- _Directions_
Images don't belong in the copy. Output the rest of the data exactly.

Task material START

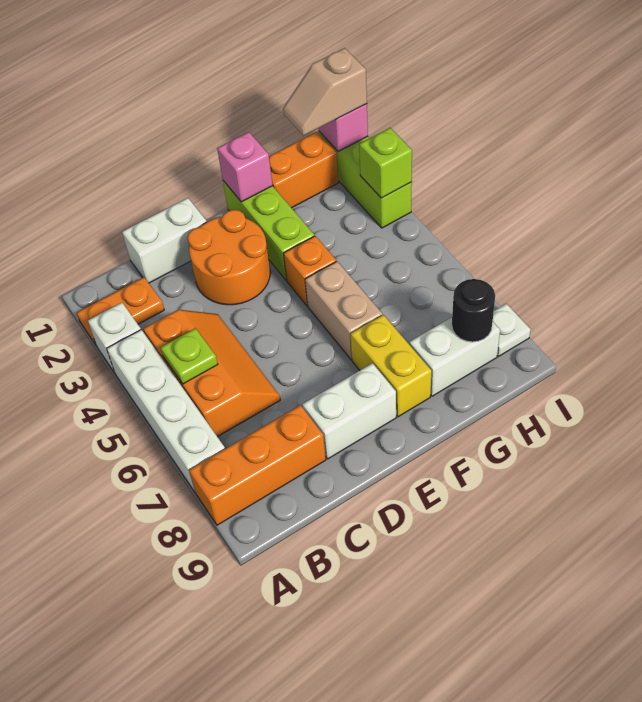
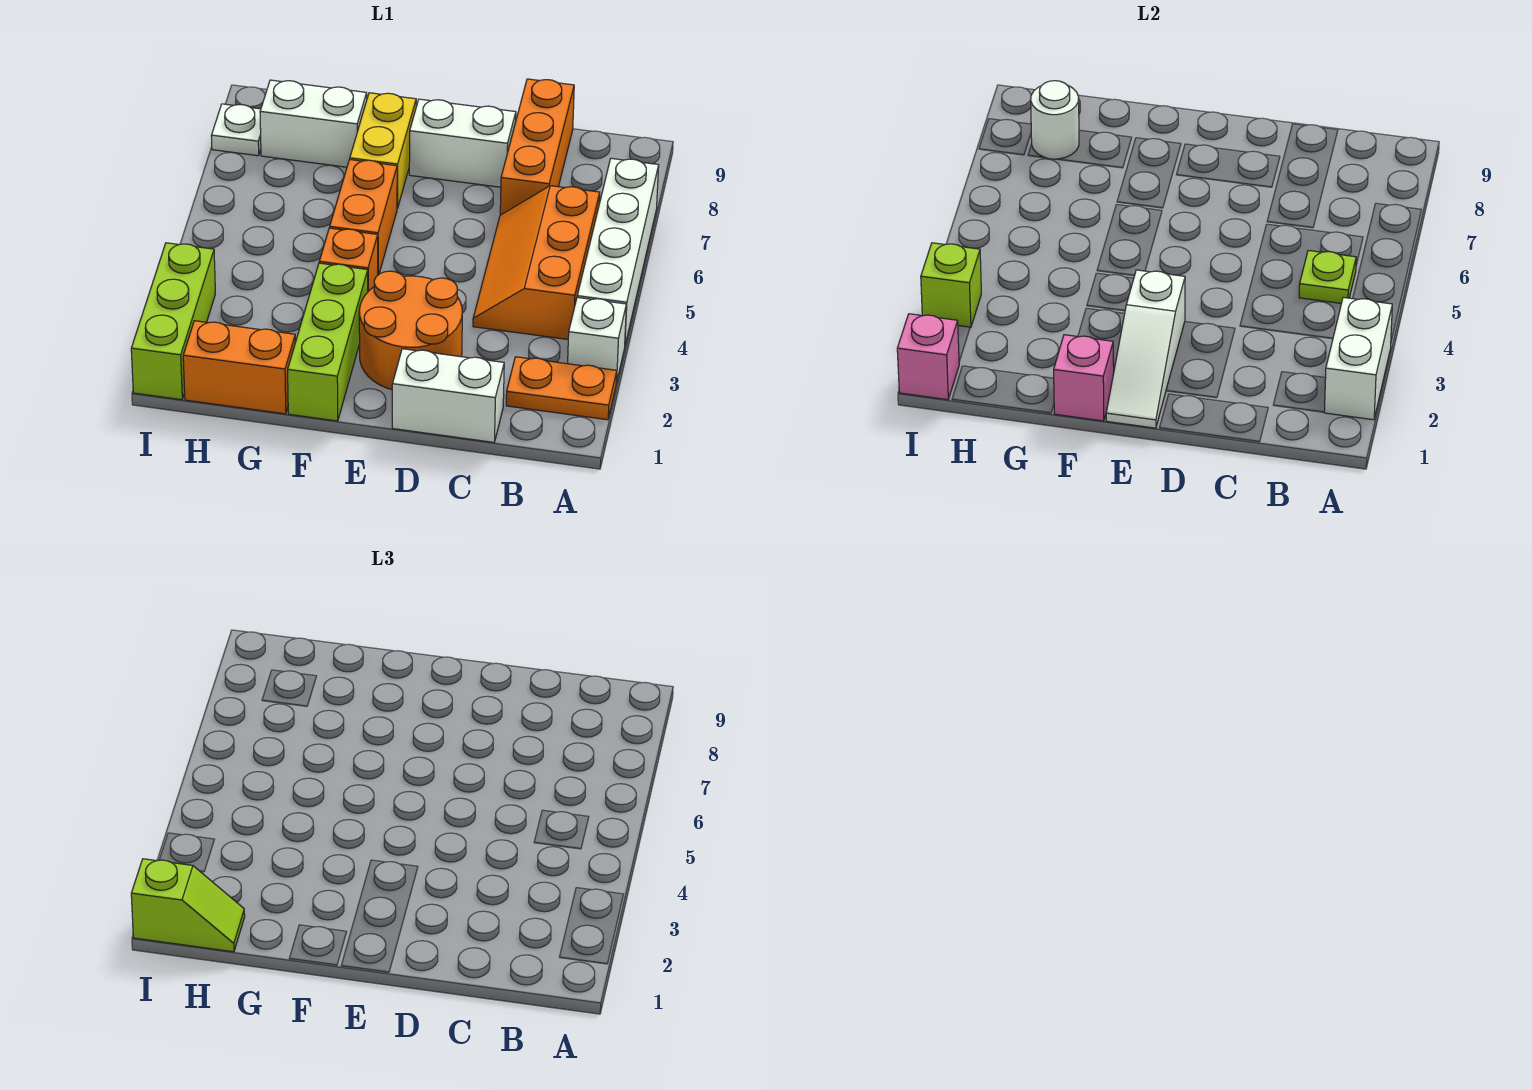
none -> white brick A2:A3 level 2
orange brick A8:C8 level 1 -> orange brick C7:C9 level 1
none -> white slope E1:E3 level 2 top 3
tan brick F5:F6 level 1 -> orange brick F5:F6 level 1
tan slope H1:I1 level 3 top I -> lime slope H1:I1 level 3 top I
black round brick H8 level 2 -> white round brick H8 level 2

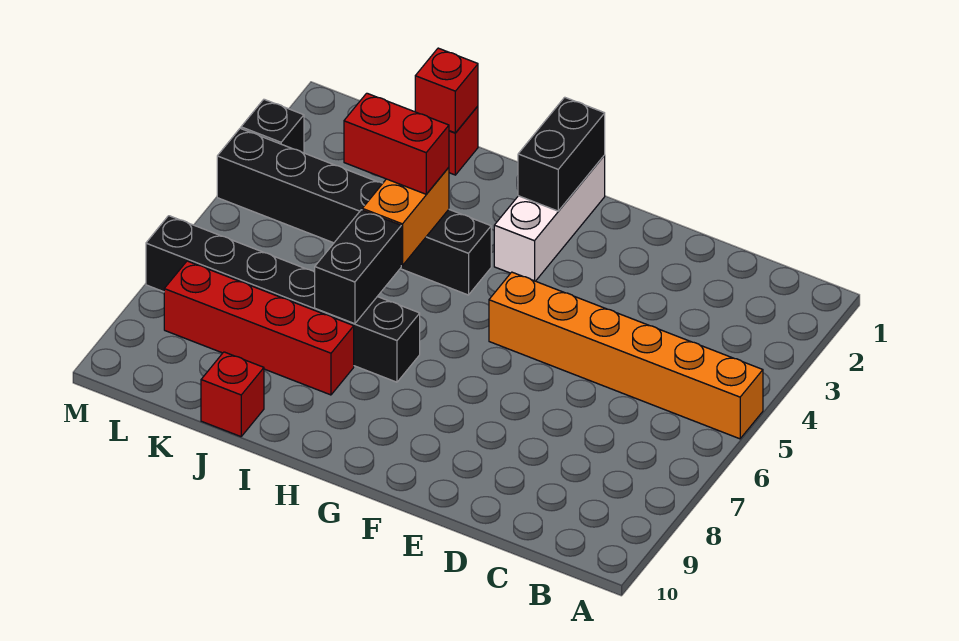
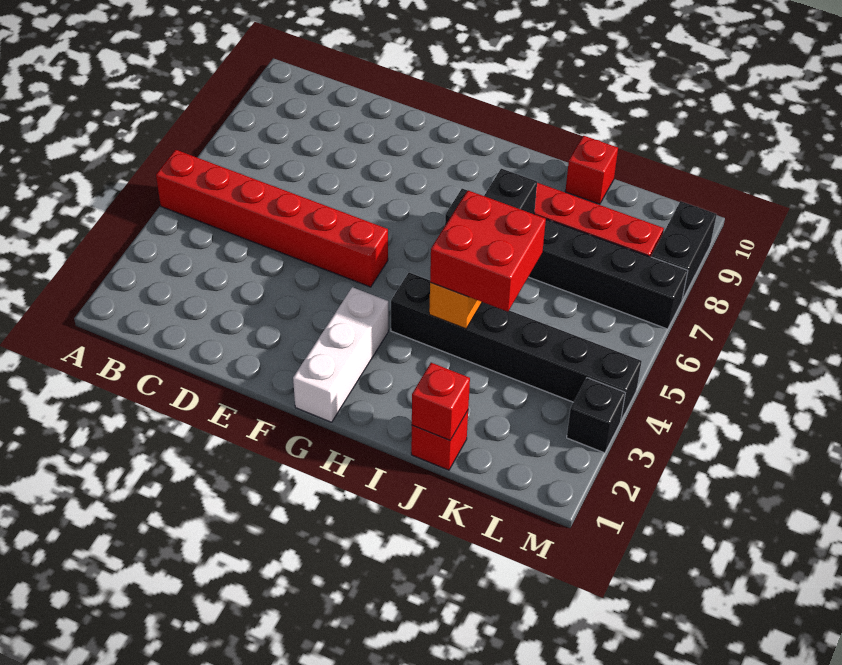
orange brick A5:F5 level 1 -> red brick A5:F5 level 1
black brick G1:G2 level 2 -> black brick M8:M9 level 1
red brick I4:J4 level 3 -> red brick I4:J5 level 3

Task material END

- _Solution to this exercise_
none -> white brick A2:A3 level 2
orange brick A8:C8 level 1 -> orange brick C7:C9 level 1
none -> white slope E1:E3 level 2 top 3
tan brick F5:F6 level 1 -> orange brick F5:F6 level 1
tan slope H1:I1 level 3 top I -> lime slope H1:I1 level 3 top I
black round brick H8 level 2 -> white round brick H8 level 2

orange brick A5:F5 level 1 -> red brick A5:F5 level 1
black brick G1:G2 level 2 -> black brick M8:M9 level 1
red brick I4:J4 level 3 -> red brick I4:J5 level 3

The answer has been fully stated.